→ Material for this exercise
%%

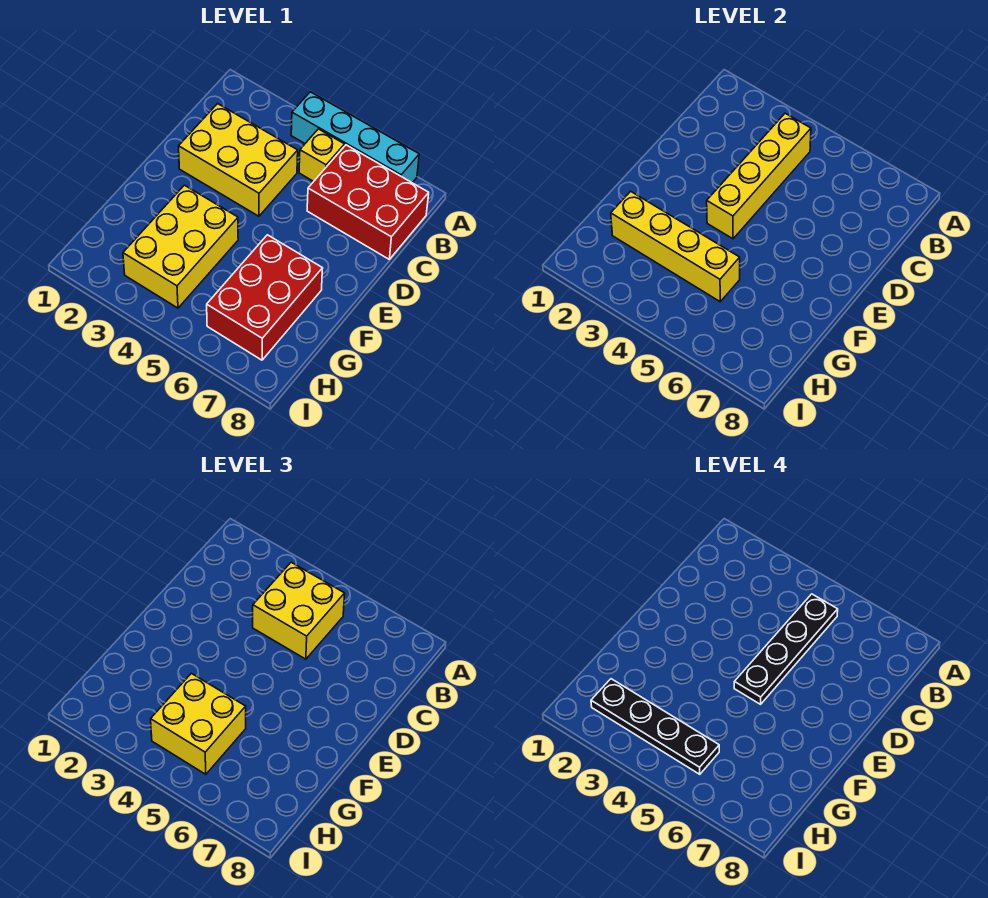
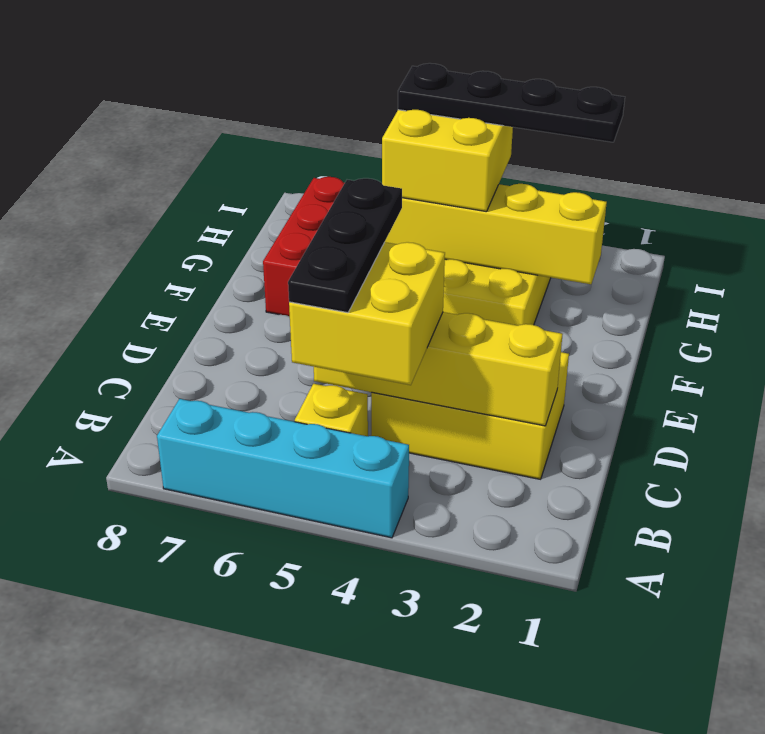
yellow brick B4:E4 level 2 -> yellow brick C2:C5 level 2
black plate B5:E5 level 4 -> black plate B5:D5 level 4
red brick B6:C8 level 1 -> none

%%
%%

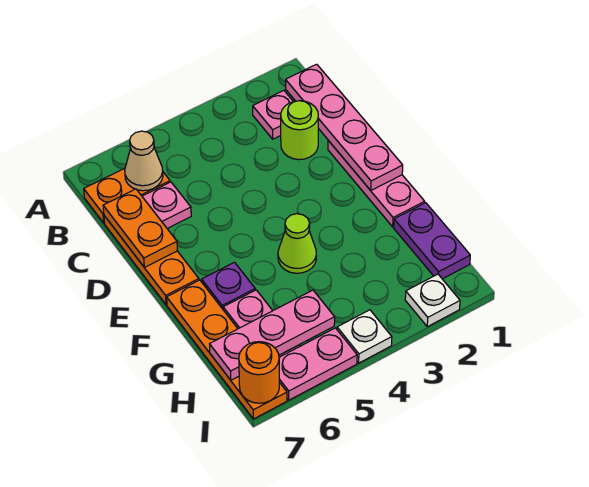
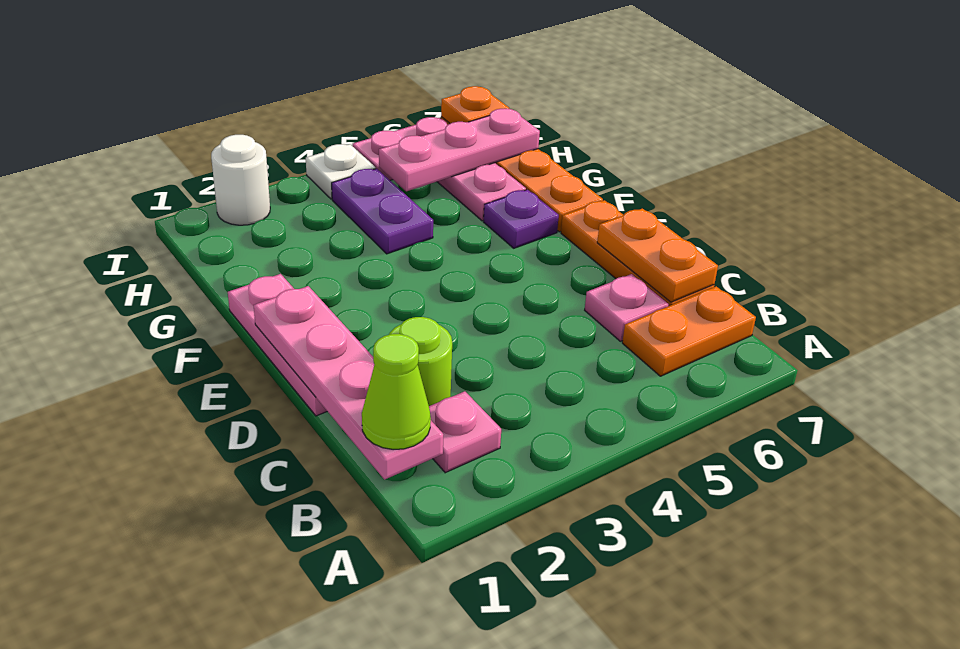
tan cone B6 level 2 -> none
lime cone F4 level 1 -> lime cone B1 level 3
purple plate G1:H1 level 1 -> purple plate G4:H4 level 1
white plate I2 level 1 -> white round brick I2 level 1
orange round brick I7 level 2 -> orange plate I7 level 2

%%
%%

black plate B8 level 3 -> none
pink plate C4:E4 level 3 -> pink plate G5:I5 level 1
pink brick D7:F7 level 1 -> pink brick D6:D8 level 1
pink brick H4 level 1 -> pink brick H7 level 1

%%

→ Work to complete
From the material above, copy exactly the lines between the line holding "black plate B8 level 3 -> none" and the line holding "pink brick H4", inclusive, and only those.

→ Output of the exercise
black plate B8 level 3 -> none
pink plate C4:E4 level 3 -> pink plate G5:I5 level 1
pink brick D7:F7 level 1 -> pink brick D6:D8 level 1
pink brick H4 level 1 -> pink brick H7 level 1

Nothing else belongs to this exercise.